● TASK TO CARRY OUT
Repeat only the lines below that run from the line with "move: orange gaboron" to the line with "recolor: white moraneli", ends included; skip every picture.

Saved entries:
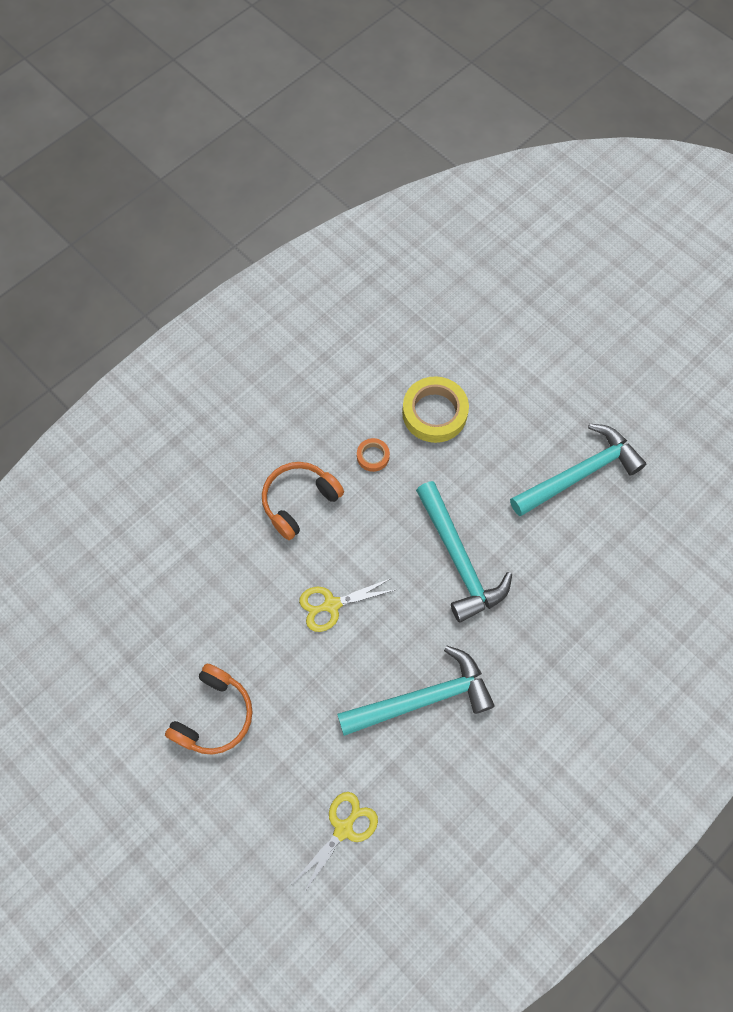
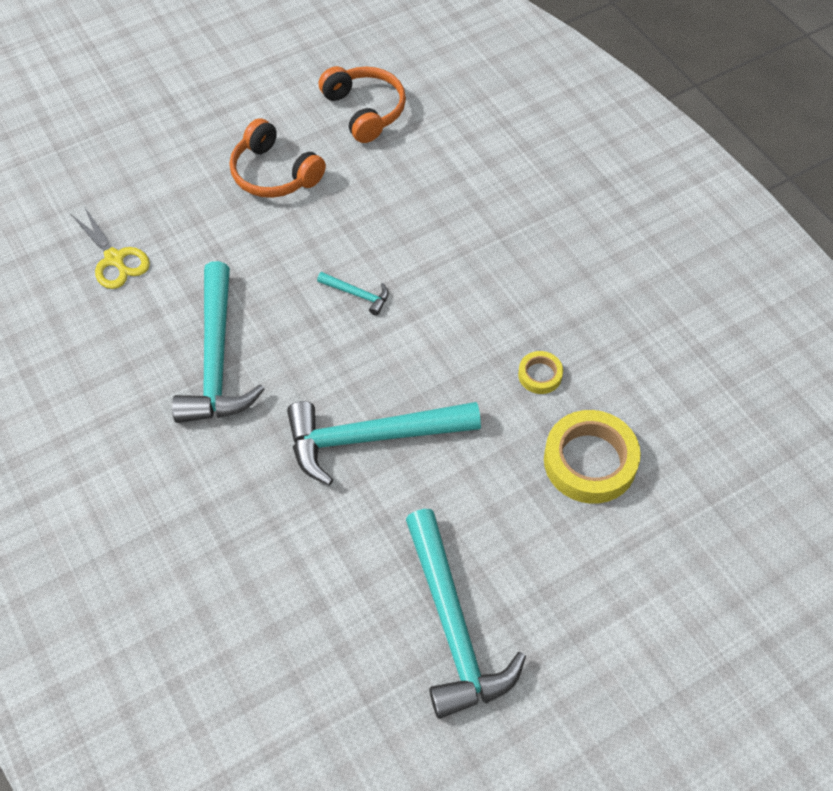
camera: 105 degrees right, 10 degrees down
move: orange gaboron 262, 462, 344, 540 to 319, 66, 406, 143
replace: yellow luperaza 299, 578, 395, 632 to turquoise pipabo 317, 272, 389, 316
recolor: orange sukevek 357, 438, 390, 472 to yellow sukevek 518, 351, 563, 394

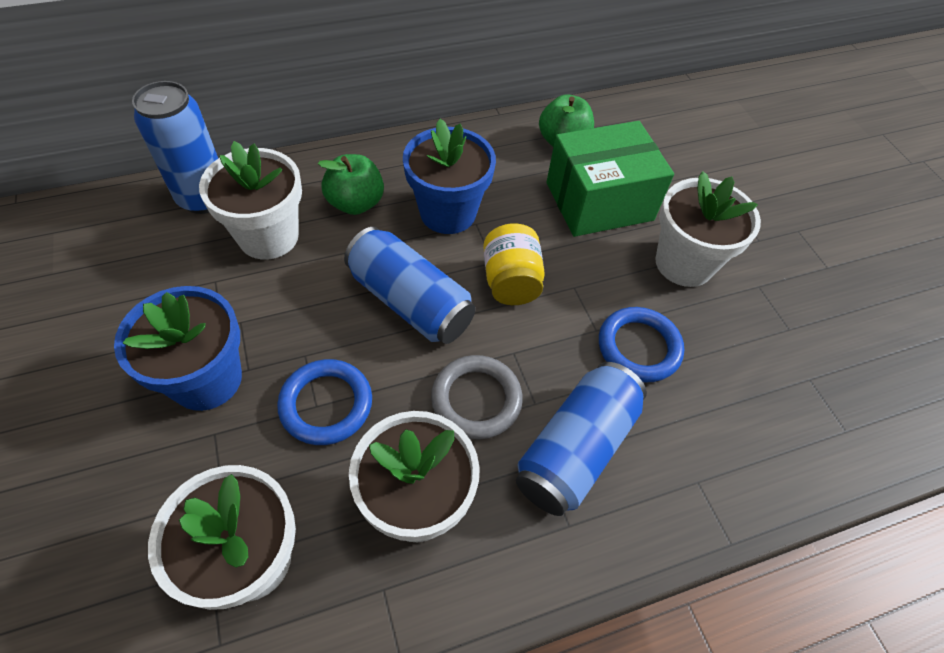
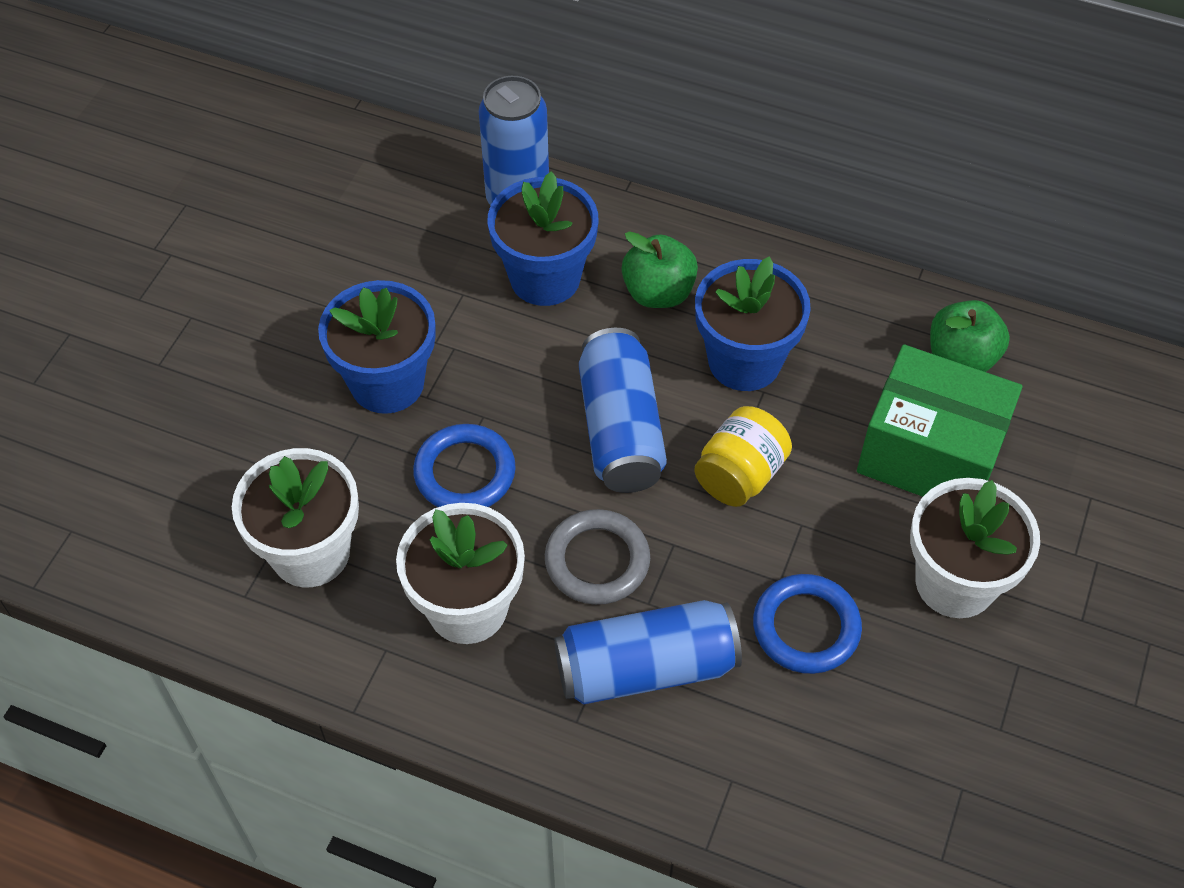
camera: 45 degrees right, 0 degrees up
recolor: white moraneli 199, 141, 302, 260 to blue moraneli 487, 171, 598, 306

...

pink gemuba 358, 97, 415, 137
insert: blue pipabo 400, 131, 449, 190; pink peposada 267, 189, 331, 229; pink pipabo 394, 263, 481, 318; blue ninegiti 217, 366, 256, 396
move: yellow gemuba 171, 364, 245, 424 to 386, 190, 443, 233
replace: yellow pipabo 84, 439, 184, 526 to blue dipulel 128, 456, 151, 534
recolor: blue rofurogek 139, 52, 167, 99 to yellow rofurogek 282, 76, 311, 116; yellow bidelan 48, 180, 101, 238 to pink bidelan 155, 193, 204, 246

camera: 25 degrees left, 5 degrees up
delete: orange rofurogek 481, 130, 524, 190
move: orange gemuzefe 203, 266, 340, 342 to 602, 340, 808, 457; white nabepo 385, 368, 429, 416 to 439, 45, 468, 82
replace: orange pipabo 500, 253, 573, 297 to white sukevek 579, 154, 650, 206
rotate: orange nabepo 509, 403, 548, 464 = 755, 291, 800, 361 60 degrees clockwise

...

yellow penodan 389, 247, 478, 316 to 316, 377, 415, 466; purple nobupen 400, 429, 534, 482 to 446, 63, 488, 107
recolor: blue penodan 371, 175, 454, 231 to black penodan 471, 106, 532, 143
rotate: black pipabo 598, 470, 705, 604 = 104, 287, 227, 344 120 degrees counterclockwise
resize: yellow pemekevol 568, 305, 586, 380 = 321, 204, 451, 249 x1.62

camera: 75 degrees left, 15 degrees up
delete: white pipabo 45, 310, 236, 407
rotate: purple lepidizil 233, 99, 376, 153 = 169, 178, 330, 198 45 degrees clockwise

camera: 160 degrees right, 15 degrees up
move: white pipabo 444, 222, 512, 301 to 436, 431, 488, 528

● TASK RESPONSE
move: orange gaboron 262, 462, 344, 540 to 319, 66, 406, 143
replace: yellow luperaza 299, 578, 395, 632 to turquoise pipabo 317, 272, 389, 316
recolor: orange sukevek 357, 438, 390, 472 to yellow sukevek 518, 351, 563, 394

camera: 45 degrees right, 0 degrees up
recolor: white moraneli 199, 141, 302, 260 to blue moraneli 487, 171, 598, 306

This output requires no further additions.